* _Extracted data_

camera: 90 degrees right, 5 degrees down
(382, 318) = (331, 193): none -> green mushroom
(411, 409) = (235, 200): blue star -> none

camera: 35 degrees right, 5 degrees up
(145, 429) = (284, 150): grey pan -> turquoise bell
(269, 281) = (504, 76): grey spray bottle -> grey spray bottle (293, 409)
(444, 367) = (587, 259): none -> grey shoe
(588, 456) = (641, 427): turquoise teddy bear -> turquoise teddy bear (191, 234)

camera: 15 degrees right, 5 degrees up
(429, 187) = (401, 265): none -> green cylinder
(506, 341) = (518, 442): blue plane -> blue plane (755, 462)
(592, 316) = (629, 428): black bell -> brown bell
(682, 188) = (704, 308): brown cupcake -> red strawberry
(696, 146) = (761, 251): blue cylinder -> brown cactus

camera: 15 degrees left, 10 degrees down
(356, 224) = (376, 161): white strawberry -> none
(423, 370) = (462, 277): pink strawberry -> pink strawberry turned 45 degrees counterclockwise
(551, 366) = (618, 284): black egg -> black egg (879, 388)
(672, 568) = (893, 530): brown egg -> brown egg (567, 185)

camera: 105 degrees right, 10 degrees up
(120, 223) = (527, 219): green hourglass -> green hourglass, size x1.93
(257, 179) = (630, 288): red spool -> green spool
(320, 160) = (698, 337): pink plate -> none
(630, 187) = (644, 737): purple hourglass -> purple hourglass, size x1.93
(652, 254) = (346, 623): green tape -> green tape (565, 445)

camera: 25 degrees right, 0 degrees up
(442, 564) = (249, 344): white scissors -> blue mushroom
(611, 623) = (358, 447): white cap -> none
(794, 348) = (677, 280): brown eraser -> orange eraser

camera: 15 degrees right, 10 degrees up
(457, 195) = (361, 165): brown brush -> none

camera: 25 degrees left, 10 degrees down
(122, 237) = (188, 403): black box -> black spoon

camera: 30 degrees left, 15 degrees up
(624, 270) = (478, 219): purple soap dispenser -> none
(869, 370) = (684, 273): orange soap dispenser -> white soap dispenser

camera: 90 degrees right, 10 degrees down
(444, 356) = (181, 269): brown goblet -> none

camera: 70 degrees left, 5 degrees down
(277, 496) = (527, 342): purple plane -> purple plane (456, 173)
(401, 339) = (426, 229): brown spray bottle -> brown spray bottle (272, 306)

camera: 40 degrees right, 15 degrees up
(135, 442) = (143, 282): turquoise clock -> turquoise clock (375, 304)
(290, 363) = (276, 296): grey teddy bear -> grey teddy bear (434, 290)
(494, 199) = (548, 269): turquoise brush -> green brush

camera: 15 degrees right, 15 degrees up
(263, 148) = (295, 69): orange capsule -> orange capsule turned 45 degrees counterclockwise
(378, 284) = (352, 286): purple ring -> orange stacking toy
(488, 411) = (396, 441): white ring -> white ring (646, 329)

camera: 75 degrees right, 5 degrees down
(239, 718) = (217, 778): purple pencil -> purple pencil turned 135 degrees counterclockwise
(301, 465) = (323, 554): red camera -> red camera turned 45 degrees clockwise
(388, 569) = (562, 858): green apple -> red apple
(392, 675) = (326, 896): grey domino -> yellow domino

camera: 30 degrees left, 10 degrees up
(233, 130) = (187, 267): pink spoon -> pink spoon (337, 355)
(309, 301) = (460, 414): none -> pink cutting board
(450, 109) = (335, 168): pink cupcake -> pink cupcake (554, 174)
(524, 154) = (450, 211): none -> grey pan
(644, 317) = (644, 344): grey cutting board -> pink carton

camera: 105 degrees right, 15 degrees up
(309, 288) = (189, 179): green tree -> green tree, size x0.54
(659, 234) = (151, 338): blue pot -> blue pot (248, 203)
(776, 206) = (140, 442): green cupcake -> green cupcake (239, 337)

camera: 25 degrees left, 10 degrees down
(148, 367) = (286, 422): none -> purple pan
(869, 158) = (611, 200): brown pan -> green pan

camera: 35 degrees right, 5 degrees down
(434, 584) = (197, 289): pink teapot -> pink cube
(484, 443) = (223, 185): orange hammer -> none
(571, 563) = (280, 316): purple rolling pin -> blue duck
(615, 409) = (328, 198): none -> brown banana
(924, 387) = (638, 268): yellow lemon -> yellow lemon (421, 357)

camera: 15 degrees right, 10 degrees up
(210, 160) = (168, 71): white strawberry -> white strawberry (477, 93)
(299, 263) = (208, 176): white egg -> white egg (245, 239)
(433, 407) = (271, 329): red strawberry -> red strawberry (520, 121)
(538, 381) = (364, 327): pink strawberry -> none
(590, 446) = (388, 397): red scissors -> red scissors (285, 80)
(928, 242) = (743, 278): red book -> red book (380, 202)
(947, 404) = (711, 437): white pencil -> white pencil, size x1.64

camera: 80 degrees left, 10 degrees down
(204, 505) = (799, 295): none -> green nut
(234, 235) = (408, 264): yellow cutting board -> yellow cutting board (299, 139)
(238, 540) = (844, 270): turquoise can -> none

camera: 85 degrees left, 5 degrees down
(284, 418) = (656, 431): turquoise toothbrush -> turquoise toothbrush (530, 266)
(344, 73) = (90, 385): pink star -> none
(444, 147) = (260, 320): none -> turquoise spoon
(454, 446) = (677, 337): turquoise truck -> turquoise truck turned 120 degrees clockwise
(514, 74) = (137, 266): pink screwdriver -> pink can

* _Work to complete_
Write the whole listing out again. Keep every line exactly as it is.

* _Result of the exercise_
camera: 90 degrees right, 5 degrees down
(382, 318) = (331, 193): none -> green mushroom
(411, 409) = (235, 200): blue star -> none

camera: 35 degrees right, 5 degrees up
(145, 429) = (284, 150): grey pan -> turquoise bell
(269, 281) = (504, 76): grey spray bottle -> grey spray bottle (293, 409)
(444, 367) = (587, 259): none -> grey shoe
(588, 456) = (641, 427): turquoise teddy bear -> turquoise teddy bear (191, 234)

camera: 15 degrees right, 5 degrees up
(429, 187) = (401, 265): none -> green cylinder
(506, 341) = (518, 442): blue plane -> blue plane (755, 462)
(592, 316) = (629, 428): black bell -> brown bell
(682, 188) = (704, 308): brown cupcake -> red strawberry
(696, 146) = (761, 251): blue cylinder -> brown cactus

camera: 15 degrees left, 10 degrees down
(356, 224) = (376, 161): white strawberry -> none
(423, 370) = (462, 277): pink strawberry -> pink strawberry turned 45 degrees counterclockwise
(551, 366) = (618, 284): black egg -> black egg (879, 388)
(672, 568) = (893, 530): brown egg -> brown egg (567, 185)

camera: 105 degrees right, 10 degrees up
(120, 223) = (527, 219): green hourglass -> green hourglass, size x1.93
(257, 179) = (630, 288): red spool -> green spool
(320, 160) = (698, 337): pink plate -> none
(630, 187) = (644, 737): purple hourglass -> purple hourglass, size x1.93
(652, 254) = (346, 623): green tape -> green tape (565, 445)

camera: 25 degrees right, 0 degrees up
(442, 564) = (249, 344): white scissors -> blue mushroom
(611, 623) = (358, 447): white cap -> none
(794, 348) = (677, 280): brown eraser -> orange eraser

camera: 15 degrees right, 10 degrees up
(457, 195) = (361, 165): brown brush -> none

camera: 25 degrees left, 10 degrees down
(122, 237) = (188, 403): black box -> black spoon

camera: 30 degrees left, 15 degrees up
(624, 270) = (478, 219): purple soap dispenser -> none
(869, 370) = (684, 273): orange soap dispenser -> white soap dispenser

camera: 90 degrees right, 10 degrees down
(444, 356) = (181, 269): brown goblet -> none

camera: 70 degrees left, 5 degrees down
(277, 496) = (527, 342): purple plane -> purple plane (456, 173)
(401, 339) = (426, 229): brown spray bottle -> brown spray bottle (272, 306)

camera: 40 degrees right, 15 degrees up
(135, 442) = (143, 282): turquoise clock -> turquoise clock (375, 304)
(290, 363) = (276, 296): grey teddy bear -> grey teddy bear (434, 290)
(494, 199) = (548, 269): turquoise brush -> green brush

camera: 15 degrees right, 15 degrees up
(263, 148) = (295, 69): orange capsule -> orange capsule turned 45 degrees counterclockwise
(378, 284) = (352, 286): purple ring -> orange stacking toy
(488, 411) = (396, 441): white ring -> white ring (646, 329)

camera: 75 degrees right, 5 degrees down
(239, 718) = (217, 778): purple pencil -> purple pencil turned 135 degrees counterclockwise
(301, 465) = (323, 554): red camera -> red camera turned 45 degrees clockwise
(388, 569) = (562, 858): green apple -> red apple
(392, 675) = (326, 896): grey domino -> yellow domino

camera: 30 degrees left, 10 degrees up
(233, 130) = (187, 267): pink spoon -> pink spoon (337, 355)
(309, 301) = (460, 414): none -> pink cutting board
(450, 109) = (335, 168): pink cupcake -> pink cupcake (554, 174)
(524, 154) = (450, 211): none -> grey pan
(644, 317) = (644, 344): grey cutting board -> pink carton

camera: 105 degrees right, 15 degrees up
(309, 288) = (189, 179): green tree -> green tree, size x0.54
(659, 234) = (151, 338): blue pot -> blue pot (248, 203)
(776, 206) = (140, 442): green cupcake -> green cupcake (239, 337)

camera: 25 degrees left, 10 degrees down
(148, 367) = (286, 422): none -> purple pan
(869, 158) = (611, 200): brown pan -> green pan

camera: 35 degrees right, 5 degrees down
(434, 584) = (197, 289): pink teapot -> pink cube
(484, 443) = (223, 185): orange hammer -> none
(571, 563) = (280, 316): purple rolling pin -> blue duck
(615, 409) = (328, 198): none -> brown banana
(924, 387) = (638, 268): yellow lemon -> yellow lemon (421, 357)

camera: 15 degrees right, 10 degrees up
(210, 160) = (168, 71): white strawberry -> white strawberry (477, 93)
(299, 263) = (208, 176): white egg -> white egg (245, 239)
(433, 407) = (271, 329): red strawberry -> red strawberry (520, 121)
(538, 381) = (364, 327): pink strawberry -> none
(590, 446) = (388, 397): red scissors -> red scissors (285, 80)
(928, 242) = (743, 278): red book -> red book (380, 202)
(947, 404) = (711, 437): white pencil -> white pencil, size x1.64

camera: 80 degrees left, 10 degrees down
(204, 505) = (799, 295): none -> green nut
(234, 235) = (408, 264): yellow cutting board -> yellow cutting board (299, 139)
(238, 540) = (844, 270): turquoise can -> none

camera: 85 degrees left, 5 degrees down
(284, 418) = (656, 431): turquoise toothbrush -> turquoise toothbrush (530, 266)
(344, 73) = (90, 385): pink star -> none
(444, 147) = (260, 320): none -> turquoise spoon
(454, 446) = (677, 337): turquoise truck -> turquoise truck turned 120 degrees clockwise
(514, 74) = (137, 266): pink screwdriver -> pink can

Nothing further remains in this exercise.